-- Exercise directions --
Output exactly the lines that run from the top of the entries to the line holding "271, 1072, 342", including both of those lines.

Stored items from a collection
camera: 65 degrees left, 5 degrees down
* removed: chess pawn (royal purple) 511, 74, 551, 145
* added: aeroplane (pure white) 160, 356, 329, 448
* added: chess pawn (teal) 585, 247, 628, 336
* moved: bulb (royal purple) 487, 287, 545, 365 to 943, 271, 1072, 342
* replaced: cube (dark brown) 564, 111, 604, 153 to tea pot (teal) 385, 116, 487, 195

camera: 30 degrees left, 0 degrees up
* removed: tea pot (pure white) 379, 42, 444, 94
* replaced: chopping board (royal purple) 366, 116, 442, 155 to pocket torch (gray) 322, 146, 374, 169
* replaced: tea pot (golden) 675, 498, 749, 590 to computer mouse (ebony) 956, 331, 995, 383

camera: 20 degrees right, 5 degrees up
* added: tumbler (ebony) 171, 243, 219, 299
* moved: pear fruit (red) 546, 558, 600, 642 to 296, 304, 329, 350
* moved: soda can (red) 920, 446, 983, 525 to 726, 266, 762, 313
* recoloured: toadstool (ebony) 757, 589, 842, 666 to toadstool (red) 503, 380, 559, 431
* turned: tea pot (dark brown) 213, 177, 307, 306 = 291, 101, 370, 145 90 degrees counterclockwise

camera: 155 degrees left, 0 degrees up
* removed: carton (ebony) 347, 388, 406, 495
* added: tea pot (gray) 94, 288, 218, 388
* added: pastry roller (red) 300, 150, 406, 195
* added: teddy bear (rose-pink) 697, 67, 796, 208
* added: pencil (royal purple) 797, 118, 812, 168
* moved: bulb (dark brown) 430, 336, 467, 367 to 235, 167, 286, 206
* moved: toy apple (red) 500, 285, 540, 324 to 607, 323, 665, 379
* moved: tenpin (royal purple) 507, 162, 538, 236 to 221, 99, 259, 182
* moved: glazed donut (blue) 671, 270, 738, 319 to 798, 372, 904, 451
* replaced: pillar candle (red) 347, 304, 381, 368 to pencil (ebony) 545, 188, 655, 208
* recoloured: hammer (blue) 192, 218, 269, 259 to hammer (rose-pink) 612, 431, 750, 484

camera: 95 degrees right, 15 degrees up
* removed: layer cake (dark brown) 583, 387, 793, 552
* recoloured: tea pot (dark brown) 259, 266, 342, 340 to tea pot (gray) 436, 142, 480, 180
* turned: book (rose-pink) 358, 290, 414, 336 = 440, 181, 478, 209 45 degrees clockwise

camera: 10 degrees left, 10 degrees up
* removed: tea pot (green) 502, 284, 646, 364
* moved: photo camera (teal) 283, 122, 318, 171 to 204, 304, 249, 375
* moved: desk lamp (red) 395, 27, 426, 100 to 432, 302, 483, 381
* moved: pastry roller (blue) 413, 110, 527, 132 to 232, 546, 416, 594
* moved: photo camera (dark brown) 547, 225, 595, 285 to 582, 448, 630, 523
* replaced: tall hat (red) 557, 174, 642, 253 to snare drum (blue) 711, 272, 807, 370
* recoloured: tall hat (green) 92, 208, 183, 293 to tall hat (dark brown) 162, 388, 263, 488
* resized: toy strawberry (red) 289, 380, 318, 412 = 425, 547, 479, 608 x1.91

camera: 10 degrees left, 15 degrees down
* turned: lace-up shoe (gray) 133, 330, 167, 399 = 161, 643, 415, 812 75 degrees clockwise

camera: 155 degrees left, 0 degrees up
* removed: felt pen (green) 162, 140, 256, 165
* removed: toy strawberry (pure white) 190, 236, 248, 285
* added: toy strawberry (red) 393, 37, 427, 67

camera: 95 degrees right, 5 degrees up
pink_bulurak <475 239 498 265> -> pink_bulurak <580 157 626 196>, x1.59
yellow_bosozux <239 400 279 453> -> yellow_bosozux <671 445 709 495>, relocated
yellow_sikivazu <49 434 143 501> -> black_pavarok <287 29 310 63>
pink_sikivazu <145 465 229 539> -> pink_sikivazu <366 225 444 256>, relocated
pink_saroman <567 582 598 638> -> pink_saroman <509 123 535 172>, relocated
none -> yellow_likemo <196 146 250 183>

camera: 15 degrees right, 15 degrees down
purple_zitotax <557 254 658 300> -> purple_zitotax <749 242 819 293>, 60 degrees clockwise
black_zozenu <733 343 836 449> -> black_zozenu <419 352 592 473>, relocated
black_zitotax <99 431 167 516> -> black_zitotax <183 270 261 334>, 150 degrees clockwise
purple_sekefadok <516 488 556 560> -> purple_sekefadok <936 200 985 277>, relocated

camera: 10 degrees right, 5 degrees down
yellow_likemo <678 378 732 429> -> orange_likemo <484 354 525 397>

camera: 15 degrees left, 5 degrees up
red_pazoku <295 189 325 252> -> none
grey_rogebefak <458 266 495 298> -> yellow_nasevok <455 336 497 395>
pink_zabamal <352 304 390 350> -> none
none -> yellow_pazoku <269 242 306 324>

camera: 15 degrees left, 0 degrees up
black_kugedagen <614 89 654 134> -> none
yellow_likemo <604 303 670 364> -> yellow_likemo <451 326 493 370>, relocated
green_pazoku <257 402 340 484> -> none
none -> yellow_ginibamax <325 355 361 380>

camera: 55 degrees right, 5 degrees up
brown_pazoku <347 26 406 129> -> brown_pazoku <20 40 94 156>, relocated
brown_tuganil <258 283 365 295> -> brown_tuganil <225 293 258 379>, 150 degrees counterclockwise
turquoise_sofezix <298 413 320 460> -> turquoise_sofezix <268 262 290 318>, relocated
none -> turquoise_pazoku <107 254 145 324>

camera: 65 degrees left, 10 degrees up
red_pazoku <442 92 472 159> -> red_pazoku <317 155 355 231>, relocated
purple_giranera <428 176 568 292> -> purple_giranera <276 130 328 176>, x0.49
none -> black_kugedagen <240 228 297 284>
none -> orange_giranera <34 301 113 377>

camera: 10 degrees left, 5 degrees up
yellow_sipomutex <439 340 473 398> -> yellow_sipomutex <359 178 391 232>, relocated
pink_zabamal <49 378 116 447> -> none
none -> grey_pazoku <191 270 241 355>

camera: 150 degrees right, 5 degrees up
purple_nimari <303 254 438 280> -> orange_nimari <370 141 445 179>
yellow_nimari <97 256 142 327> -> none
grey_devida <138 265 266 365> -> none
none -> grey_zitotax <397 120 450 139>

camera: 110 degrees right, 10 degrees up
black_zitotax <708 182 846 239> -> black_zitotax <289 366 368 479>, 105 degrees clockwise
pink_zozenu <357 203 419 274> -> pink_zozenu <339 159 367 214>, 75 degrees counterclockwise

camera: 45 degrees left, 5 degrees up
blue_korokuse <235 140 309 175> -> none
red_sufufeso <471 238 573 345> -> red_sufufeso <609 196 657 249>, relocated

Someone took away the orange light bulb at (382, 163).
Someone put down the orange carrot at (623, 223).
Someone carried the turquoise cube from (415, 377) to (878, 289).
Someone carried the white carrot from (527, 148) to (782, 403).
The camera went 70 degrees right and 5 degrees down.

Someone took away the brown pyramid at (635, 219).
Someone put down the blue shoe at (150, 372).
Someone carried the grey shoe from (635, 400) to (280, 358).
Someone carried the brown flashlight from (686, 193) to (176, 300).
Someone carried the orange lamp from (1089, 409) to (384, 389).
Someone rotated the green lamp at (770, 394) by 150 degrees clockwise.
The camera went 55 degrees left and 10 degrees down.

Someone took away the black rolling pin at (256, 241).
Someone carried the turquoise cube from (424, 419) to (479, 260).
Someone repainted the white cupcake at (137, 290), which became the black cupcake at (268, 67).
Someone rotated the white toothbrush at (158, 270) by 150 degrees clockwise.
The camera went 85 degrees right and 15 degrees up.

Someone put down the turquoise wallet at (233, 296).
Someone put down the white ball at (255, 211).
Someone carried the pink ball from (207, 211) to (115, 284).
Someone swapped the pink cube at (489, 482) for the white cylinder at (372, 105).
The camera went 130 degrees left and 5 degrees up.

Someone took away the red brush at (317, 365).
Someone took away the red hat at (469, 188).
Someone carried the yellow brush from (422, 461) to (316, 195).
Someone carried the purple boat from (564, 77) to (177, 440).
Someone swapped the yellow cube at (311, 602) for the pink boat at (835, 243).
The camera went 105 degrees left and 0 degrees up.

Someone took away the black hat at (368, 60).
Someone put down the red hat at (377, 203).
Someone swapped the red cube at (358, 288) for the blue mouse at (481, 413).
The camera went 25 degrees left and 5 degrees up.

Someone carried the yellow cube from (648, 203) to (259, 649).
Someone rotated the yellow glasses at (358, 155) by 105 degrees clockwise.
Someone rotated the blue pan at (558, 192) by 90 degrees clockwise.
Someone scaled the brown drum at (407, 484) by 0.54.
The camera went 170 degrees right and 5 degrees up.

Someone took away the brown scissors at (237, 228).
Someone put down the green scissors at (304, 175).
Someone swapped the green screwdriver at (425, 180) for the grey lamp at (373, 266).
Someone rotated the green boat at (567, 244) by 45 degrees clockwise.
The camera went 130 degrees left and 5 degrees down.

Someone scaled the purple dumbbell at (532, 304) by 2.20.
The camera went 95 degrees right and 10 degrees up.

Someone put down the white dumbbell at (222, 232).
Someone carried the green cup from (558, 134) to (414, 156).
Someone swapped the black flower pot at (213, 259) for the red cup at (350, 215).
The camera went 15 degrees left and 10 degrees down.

-- Response to the task --
camera: 65 degrees left, 5 degrees down
* removed: chess pawn (royal purple) 511, 74, 551, 145
* added: aeroplane (pure white) 160, 356, 329, 448
* added: chess pawn (teal) 585, 247, 628, 336
* moved: bulb (royal purple) 487, 287, 545, 365 to 943, 271, 1072, 342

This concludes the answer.